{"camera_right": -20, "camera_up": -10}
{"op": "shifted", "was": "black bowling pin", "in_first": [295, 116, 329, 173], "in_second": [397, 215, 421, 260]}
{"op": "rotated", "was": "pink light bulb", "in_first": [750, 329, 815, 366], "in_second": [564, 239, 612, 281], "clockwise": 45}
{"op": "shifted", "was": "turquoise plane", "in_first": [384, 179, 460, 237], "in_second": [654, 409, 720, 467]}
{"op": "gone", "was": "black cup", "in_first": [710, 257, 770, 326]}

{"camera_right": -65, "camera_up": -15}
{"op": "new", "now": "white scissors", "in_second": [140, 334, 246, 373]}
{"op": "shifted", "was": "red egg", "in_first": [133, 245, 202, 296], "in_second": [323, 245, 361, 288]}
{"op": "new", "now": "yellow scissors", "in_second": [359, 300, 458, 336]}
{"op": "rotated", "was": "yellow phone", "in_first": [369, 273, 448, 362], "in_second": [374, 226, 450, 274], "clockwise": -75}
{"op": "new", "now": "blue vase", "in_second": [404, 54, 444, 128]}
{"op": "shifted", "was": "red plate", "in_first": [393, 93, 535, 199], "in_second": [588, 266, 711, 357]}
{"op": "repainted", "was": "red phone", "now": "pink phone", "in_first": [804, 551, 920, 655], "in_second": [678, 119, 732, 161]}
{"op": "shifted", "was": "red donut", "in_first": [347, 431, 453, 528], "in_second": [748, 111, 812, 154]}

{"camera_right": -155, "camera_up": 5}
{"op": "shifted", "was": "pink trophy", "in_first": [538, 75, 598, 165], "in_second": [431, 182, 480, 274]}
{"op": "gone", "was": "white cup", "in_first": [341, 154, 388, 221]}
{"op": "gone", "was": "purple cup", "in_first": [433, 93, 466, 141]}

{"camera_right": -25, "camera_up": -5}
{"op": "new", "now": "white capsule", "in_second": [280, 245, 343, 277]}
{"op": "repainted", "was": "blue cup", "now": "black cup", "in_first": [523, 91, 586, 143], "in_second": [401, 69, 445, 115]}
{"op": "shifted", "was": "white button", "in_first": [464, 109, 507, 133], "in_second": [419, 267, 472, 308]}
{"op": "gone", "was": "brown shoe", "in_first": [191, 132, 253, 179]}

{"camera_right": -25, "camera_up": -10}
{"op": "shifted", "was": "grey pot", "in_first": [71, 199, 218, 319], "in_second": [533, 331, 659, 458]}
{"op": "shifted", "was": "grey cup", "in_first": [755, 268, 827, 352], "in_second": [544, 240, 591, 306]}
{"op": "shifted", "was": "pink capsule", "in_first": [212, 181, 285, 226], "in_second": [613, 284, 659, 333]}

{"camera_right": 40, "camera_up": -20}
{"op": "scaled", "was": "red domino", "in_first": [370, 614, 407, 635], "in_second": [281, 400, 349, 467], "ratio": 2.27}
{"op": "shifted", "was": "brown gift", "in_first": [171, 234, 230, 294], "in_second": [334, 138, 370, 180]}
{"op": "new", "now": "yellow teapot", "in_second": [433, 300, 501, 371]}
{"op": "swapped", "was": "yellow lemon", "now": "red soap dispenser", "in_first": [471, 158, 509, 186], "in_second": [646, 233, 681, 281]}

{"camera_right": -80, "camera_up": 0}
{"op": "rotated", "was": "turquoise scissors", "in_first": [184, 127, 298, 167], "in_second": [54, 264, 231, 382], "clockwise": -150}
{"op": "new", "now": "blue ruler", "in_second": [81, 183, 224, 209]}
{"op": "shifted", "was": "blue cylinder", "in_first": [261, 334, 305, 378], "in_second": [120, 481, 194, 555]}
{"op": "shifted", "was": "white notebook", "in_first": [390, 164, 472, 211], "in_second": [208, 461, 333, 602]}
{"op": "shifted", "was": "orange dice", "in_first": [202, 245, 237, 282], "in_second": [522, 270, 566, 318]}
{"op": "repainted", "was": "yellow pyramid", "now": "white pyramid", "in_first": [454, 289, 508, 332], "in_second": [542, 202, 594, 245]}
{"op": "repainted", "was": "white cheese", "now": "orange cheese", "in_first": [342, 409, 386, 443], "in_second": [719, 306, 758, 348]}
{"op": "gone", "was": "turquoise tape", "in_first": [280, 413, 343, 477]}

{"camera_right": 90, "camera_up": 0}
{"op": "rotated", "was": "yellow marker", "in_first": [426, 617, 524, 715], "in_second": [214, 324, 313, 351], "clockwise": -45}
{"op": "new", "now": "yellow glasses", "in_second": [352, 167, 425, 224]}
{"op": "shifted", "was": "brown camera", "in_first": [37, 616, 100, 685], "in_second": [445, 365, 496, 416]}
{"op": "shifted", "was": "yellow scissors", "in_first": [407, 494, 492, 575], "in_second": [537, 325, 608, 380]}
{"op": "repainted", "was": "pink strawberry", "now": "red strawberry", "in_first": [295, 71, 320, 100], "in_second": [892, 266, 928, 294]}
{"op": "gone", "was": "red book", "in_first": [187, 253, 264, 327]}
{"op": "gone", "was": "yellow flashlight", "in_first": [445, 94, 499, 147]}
──────────────────────────────
Problem description
The whole of the material above needs to be copied exactly.

Response
{"camera_right": -20, "camera_up": -10}
{"op": "shifted", "was": "black bowling pin", "in_first": [295, 116, 329, 173], "in_second": [397, 215, 421, 260]}
{"op": "rotated", "was": "pink light bulb", "in_first": [750, 329, 815, 366], "in_second": [564, 239, 612, 281], "clockwise": 45}
{"op": "shifted", "was": "turquoise plane", "in_first": [384, 179, 460, 237], "in_second": [654, 409, 720, 467]}
{"op": "gone", "was": "black cup", "in_first": [710, 257, 770, 326]}

{"camera_right": -65, "camera_up": -15}
{"op": "new", "now": "white scissors", "in_second": [140, 334, 246, 373]}
{"op": "shifted", "was": "red egg", "in_first": [133, 245, 202, 296], "in_second": [323, 245, 361, 288]}
{"op": "new", "now": "yellow scissors", "in_second": [359, 300, 458, 336]}
{"op": "rotated", "was": "yellow phone", "in_first": [369, 273, 448, 362], "in_second": [374, 226, 450, 274], "clockwise": -75}
{"op": "new", "now": "blue vase", "in_second": [404, 54, 444, 128]}
{"op": "shifted", "was": "red plate", "in_first": [393, 93, 535, 199], "in_second": [588, 266, 711, 357]}
{"op": "repainted", "was": "red phone", "now": "pink phone", "in_first": [804, 551, 920, 655], "in_second": [678, 119, 732, 161]}
{"op": "shifted", "was": "red donut", "in_first": [347, 431, 453, 528], "in_second": [748, 111, 812, 154]}

{"camera_right": -155, "camera_up": 5}
{"op": "shifted", "was": "pink trophy", "in_first": [538, 75, 598, 165], "in_second": [431, 182, 480, 274]}
{"op": "gone", "was": "white cup", "in_first": [341, 154, 388, 221]}
{"op": "gone", "was": "purple cup", "in_first": [433, 93, 466, 141]}

{"camera_right": -25, "camera_up": -5}
{"op": "new", "now": "white capsule", "in_second": [280, 245, 343, 277]}
{"op": "repainted", "was": "blue cup", "now": "black cup", "in_first": [523, 91, 586, 143], "in_second": [401, 69, 445, 115]}
{"op": "shifted", "was": "white button", "in_first": [464, 109, 507, 133], "in_second": [419, 267, 472, 308]}
{"op": "gone", "was": "brown shoe", "in_first": [191, 132, 253, 179]}

{"camera_right": -25, "camera_up": -10}
{"op": "shifted", "was": "grey pot", "in_first": [71, 199, 218, 319], "in_second": [533, 331, 659, 458]}
{"op": "shifted", "was": "grey cup", "in_first": [755, 268, 827, 352], "in_second": [544, 240, 591, 306]}
{"op": "shifted", "was": "pink capsule", "in_first": [212, 181, 285, 226], "in_second": [613, 284, 659, 333]}

{"camera_right": 40, "camera_up": -20}
{"op": "scaled", "was": "red domino", "in_first": [370, 614, 407, 635], "in_second": [281, 400, 349, 467], "ratio": 2.27}
{"op": "shifted", "was": "brown gift", "in_first": [171, 234, 230, 294], "in_second": [334, 138, 370, 180]}
{"op": "new", "now": "yellow teapot", "in_second": [433, 300, 501, 371]}
{"op": "swapped", "was": "yellow lemon", "now": "red soap dispenser", "in_first": [471, 158, 509, 186], "in_second": [646, 233, 681, 281]}

{"camera_right": -80, "camera_up": 0}
{"op": "rotated", "was": "turquoise scissors", "in_first": [184, 127, 298, 167], "in_second": [54, 264, 231, 382], "clockwise": -150}
{"op": "new", "now": "blue ruler", "in_second": [81, 183, 224, 209]}
{"op": "shifted", "was": "blue cylinder", "in_first": [261, 334, 305, 378], "in_second": [120, 481, 194, 555]}
{"op": "shifted", "was": "white notebook", "in_first": [390, 164, 472, 211], "in_second": [208, 461, 333, 602]}
{"op": "shifted", "was": "orange dice", "in_first": [202, 245, 237, 282], "in_second": [522, 270, 566, 318]}
{"op": "repainted", "was": "yellow pyramid", "now": "white pyramid", "in_first": [454, 289, 508, 332], "in_second": [542, 202, 594, 245]}
{"op": "repainted", "was": "white cheese", "now": "orange cheese", "in_first": [342, 409, 386, 443], "in_second": [719, 306, 758, 348]}
{"op": "gone", "was": "turquoise tape", "in_first": [280, 413, 343, 477]}

{"camera_right": 90, "camera_up": 0}
{"op": "rotated", "was": "yellow marker", "in_first": [426, 617, 524, 715], "in_second": [214, 324, 313, 351], "clockwise": -45}
{"op": "new", "now": "yellow glasses", "in_second": [352, 167, 425, 224]}
{"op": "shifted", "was": "brown camera", "in_first": [37, 616, 100, 685], "in_second": [445, 365, 496, 416]}
{"op": "shifted", "was": "yellow scissors", "in_first": [407, 494, 492, 575], "in_second": [537, 325, 608, 380]}
{"op": "repainted", "was": "pink strawberry", "now": "red strawberry", "in_first": [295, 71, 320, 100], "in_second": [892, 266, 928, 294]}
{"op": "gone", "was": "red book", "in_first": [187, 253, 264, 327]}
{"op": "gone", "was": "yellow flashlight", "in_first": [445, 94, 499, 147]}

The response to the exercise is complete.